▸ **WORK INSTRUCTIONS**
Copy out all of the data below with no alterations.
== DATA EXTRACTS ==
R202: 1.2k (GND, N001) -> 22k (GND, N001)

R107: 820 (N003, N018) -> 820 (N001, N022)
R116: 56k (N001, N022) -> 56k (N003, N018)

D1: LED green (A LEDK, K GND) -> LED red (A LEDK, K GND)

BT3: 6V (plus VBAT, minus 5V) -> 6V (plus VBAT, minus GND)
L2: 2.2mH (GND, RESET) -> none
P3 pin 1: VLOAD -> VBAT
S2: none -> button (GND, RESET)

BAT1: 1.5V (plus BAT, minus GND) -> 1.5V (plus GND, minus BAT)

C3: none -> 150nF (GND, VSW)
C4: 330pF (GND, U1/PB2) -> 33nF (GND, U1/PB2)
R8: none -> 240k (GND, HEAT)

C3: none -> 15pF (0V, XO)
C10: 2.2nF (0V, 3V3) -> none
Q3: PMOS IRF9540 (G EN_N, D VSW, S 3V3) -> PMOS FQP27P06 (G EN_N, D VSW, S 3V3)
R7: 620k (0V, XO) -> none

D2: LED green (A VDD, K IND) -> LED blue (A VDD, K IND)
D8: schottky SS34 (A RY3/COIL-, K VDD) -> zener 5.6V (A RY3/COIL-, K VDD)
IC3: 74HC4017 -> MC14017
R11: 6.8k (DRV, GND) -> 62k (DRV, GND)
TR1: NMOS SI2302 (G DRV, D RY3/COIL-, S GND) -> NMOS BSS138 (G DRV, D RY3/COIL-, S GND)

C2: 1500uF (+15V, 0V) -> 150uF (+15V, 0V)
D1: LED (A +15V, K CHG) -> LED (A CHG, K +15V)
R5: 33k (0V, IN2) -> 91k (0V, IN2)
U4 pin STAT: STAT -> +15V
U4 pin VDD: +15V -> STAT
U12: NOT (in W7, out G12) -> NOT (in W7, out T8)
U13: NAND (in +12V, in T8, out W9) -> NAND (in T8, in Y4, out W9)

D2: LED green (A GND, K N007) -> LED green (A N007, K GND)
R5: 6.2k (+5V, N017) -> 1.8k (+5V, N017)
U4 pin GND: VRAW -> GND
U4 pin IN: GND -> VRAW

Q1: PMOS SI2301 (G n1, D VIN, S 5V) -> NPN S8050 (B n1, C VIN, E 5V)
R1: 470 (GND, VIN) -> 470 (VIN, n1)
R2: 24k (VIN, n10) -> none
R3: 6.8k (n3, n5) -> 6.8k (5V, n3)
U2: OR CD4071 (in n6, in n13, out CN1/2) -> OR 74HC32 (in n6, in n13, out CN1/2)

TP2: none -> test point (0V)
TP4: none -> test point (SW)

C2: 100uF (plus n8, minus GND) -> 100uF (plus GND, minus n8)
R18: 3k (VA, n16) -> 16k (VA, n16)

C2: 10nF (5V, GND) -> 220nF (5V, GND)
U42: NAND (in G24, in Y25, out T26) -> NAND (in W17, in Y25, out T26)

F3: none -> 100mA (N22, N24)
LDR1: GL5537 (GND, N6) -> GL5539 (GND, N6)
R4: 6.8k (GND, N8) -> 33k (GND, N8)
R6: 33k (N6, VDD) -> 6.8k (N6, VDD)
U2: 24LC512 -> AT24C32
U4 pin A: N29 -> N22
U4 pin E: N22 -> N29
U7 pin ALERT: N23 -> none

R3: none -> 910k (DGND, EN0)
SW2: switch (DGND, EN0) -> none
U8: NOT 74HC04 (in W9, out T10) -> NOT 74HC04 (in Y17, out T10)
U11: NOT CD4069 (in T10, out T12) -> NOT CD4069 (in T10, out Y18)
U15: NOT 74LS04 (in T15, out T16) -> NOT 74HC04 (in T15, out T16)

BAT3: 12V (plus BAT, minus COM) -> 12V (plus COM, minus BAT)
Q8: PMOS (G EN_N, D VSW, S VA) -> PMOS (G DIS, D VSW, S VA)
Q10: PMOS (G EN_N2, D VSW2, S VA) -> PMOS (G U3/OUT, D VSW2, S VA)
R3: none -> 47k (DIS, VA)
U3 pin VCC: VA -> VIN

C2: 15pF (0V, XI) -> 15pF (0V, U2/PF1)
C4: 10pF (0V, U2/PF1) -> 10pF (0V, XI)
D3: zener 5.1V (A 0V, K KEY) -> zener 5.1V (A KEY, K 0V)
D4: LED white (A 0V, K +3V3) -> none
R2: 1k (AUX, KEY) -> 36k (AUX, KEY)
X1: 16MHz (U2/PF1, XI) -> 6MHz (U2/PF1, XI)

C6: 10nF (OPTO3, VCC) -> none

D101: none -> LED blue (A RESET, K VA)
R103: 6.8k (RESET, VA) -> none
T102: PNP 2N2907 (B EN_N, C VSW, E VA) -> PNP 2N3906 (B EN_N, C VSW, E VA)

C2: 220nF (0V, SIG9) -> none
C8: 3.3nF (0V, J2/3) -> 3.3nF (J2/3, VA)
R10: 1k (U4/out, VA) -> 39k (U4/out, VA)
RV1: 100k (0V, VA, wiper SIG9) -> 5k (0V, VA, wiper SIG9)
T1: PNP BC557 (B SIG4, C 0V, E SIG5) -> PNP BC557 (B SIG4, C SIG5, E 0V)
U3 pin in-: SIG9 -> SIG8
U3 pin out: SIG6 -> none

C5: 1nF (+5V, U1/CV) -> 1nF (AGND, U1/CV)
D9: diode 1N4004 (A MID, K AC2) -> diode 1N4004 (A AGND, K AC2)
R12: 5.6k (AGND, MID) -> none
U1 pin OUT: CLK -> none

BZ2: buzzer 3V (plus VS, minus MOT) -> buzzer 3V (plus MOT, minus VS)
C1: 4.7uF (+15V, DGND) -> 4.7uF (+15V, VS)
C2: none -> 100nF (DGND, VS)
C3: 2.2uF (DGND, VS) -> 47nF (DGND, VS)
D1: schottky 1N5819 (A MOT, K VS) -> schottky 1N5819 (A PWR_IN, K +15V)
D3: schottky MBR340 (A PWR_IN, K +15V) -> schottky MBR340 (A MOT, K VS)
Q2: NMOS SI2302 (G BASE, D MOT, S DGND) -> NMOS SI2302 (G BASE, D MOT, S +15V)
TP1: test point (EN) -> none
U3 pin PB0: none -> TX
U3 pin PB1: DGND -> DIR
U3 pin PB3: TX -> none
===
▸ **ANSWER SECTION**
R202: 1.2k (GND, N001) -> 22k (GND, N001)

R107: 820 (N003, N018) -> 820 (N001, N022)
R116: 56k (N001, N022) -> 56k (N003, N018)

D1: LED green (A LEDK, K GND) -> LED red (A LEDK, K GND)

BT3: 6V (plus VBAT, minus 5V) -> 6V (plus VBAT, minus GND)
L2: 2.2mH (GND, RESET) -> none
P3 pin 1: VLOAD -> VBAT
S2: none -> button (GND, RESET)

BAT1: 1.5V (plus BAT, minus GND) -> 1.5V (plus GND, minus BAT)

C3: none -> 150nF (GND, VSW)
C4: 330pF (GND, U1/PB2) -> 33nF (GND, U1/PB2)
R8: none -> 240k (GND, HEAT)

C3: none -> 15pF (0V, XO)
C10: 2.2nF (0V, 3V3) -> none
Q3: PMOS IRF9540 (G EN_N, D VSW, S 3V3) -> PMOS FQP27P06 (G EN_N, D VSW, S 3V3)
R7: 620k (0V, XO) -> none

D2: LED green (A VDD, K IND) -> LED blue (A VDD, K IND)
D8: schottky SS34 (A RY3/COIL-, K VDD) -> zener 5.6V (A RY3/COIL-, K VDD)
IC3: 74HC4017 -> MC14017
R11: 6.8k (DRV, GND) -> 62k (DRV, GND)
TR1: NMOS SI2302 (G DRV, D RY3/COIL-, S GND) -> NMOS BSS138 (G DRV, D RY3/COIL-, S GND)

C2: 1500uF (+15V, 0V) -> 150uF (+15V, 0V)
D1: LED (A +15V, K CHG) -> LED (A CHG, K +15V)
R5: 33k (0V, IN2) -> 91k (0V, IN2)
U4 pin STAT: STAT -> +15V
U4 pin VDD: +15V -> STAT
U12: NOT (in W7, out G12) -> NOT (in W7, out T8)
U13: NAND (in +12V, in T8, out W9) -> NAND (in T8, in Y4, out W9)

D2: LED green (A GND, K N007) -> LED green (A N007, K GND)
R5: 6.2k (+5V, N017) -> 1.8k (+5V, N017)
U4 pin GND: VRAW -> GND
U4 pin IN: GND -> VRAW

Q1: PMOS SI2301 (G n1, D VIN, S 5V) -> NPN S8050 (B n1, C VIN, E 5V)
R1: 470 (GND, VIN) -> 470 (VIN, n1)
R2: 24k (VIN, n10) -> none
R3: 6.8k (n3, n5) -> 6.8k (5V, n3)
U2: OR CD4071 (in n6, in n13, out CN1/2) -> OR 74HC32 (in n6, in n13, out CN1/2)

TP2: none -> test point (0V)
TP4: none -> test point (SW)

C2: 100uF (plus n8, minus GND) -> 100uF (plus GND, minus n8)
R18: 3k (VA, n16) -> 16k (VA, n16)

C2: 10nF (5V, GND) -> 220nF (5V, GND)
U42: NAND (in G24, in Y25, out T26) -> NAND (in W17, in Y25, out T26)

F3: none -> 100mA (N22, N24)
LDR1: GL5537 (GND, N6) -> GL5539 (GND, N6)
R4: 6.8k (GND, N8) -> 33k (GND, N8)
R6: 33k (N6, VDD) -> 6.8k (N6, VDD)
U2: 24LC512 -> AT24C32
U4 pin A: N29 -> N22
U4 pin E: N22 -> N29
U7 pin ALERT: N23 -> none

R3: none -> 910k (DGND, EN0)
SW2: switch (DGND, EN0) -> none
U8: NOT 74HC04 (in W9, out T10) -> NOT 74HC04 (in Y17, out T10)
U11: NOT CD4069 (in T10, out T12) -> NOT CD4069 (in T10, out Y18)
U15: NOT 74LS04 (in T15, out T16) -> NOT 74HC04 (in T15, out T16)

BAT3: 12V (plus BAT, minus COM) -> 12V (plus COM, minus BAT)
Q8: PMOS (G EN_N, D VSW, S VA) -> PMOS (G DIS, D VSW, S VA)
Q10: PMOS (G EN_N2, D VSW2, S VA) -> PMOS (G U3/OUT, D VSW2, S VA)
R3: none -> 47k (DIS, VA)
U3 pin VCC: VA -> VIN

C2: 15pF (0V, XI) -> 15pF (0V, U2/PF1)
C4: 10pF (0V, U2/PF1) -> 10pF (0V, XI)
D3: zener 5.1V (A 0V, K KEY) -> zener 5.1V (A KEY, K 0V)
D4: LED white (A 0V, K +3V3) -> none
R2: 1k (AUX, KEY) -> 36k (AUX, KEY)
X1: 16MHz (U2/PF1, XI) -> 6MHz (U2/PF1, XI)

C6: 10nF (OPTO3, VCC) -> none

D101: none -> LED blue (A RESET, K VA)
R103: 6.8k (RESET, VA) -> none
T102: PNP 2N2907 (B EN_N, C VSW, E VA) -> PNP 2N3906 (B EN_N, C VSW, E VA)

C2: 220nF (0V, SIG9) -> none
C8: 3.3nF (0V, J2/3) -> 3.3nF (J2/3, VA)
R10: 1k (U4/out, VA) -> 39k (U4/out, VA)
RV1: 100k (0V, VA, wiper SIG9) -> 5k (0V, VA, wiper SIG9)
T1: PNP BC557 (B SIG4, C 0V, E SIG5) -> PNP BC557 (B SIG4, C SIG5, E 0V)
U3 pin in-: SIG9 -> SIG8
U3 pin out: SIG6 -> none

C5: 1nF (+5V, U1/CV) -> 1nF (AGND, U1/CV)
D9: diode 1N4004 (A MID, K AC2) -> diode 1N4004 (A AGND, K AC2)
R12: 5.6k (AGND, MID) -> none
U1 pin OUT: CLK -> none

BZ2: buzzer 3V (plus VS, minus MOT) -> buzzer 3V (plus MOT, minus VS)
C1: 4.7uF (+15V, DGND) -> 4.7uF (+15V, VS)
C2: none -> 100nF (DGND, VS)
C3: 2.2uF (DGND, VS) -> 47nF (DGND, VS)
D1: schottky 1N5819 (A MOT, K VS) -> schottky 1N5819 (A PWR_IN, K +15V)
D3: schottky MBR340 (A PWR_IN, K +15V) -> schottky MBR340 (A MOT, K VS)
Q2: NMOS SI2302 (G BASE, D MOT, S DGND) -> NMOS SI2302 (G BASE, D MOT, S +15V)
TP1: test point (EN) -> none
U3 pin PB0: none -> TX
U3 pin PB1: DGND -> DIR
U3 pin PB3: TX -> none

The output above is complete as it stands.